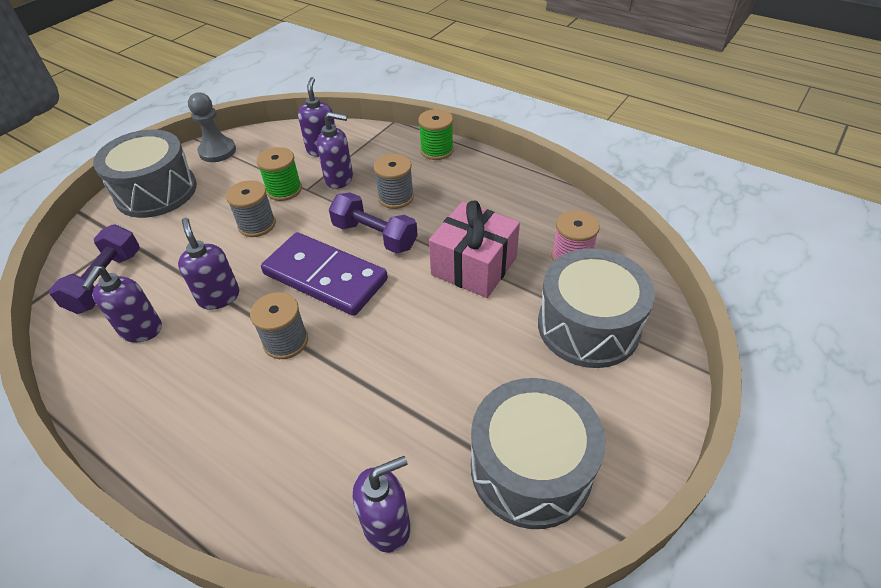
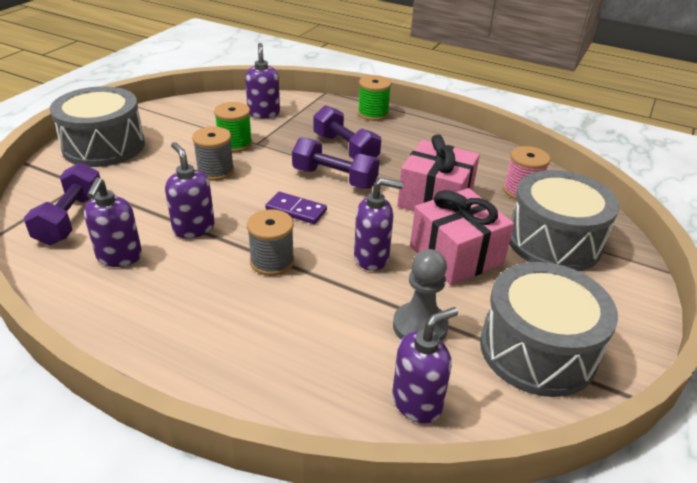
camera: 10 degrees left, 10 degrees down
(217, 151) = (158, 114): grey pawn -> grey pawn (420, 326)
(325, 277) = (296, 210): purple domino -> purple domino, size x0.49
(339, 179) = (287, 135): purple soap dispenser -> purple soap dispenser (372, 258)
(396, 197) = (345, 149): grey spool -> purple dumbbell
(477, 340) = (456, 255): none -> pink gift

────────────────────────────────────────

### What you should do
Copy the listing above word for word. Do not include the pictures.

### Solution to this task
camera: 10 degrees left, 10 degrees down
(217, 151) = (158, 114): grey pawn -> grey pawn (420, 326)
(325, 277) = (296, 210): purple domino -> purple domino, size x0.49
(339, 179) = (287, 135): purple soap dispenser -> purple soap dispenser (372, 258)
(396, 197) = (345, 149): grey spool -> purple dumbbell
(477, 340) = (456, 255): none -> pink gift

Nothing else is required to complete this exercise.